## Task item
Your answer should hold only the lines from the one with "pink brick C3:D3 level 3 -> none" through the end of the listing below, each retyped exactly.

## Data block
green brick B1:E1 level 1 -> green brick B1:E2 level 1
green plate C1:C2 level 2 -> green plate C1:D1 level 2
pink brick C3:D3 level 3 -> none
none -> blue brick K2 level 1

## Your solution
pink brick C3:D3 level 3 -> none
none -> blue brick K2 level 1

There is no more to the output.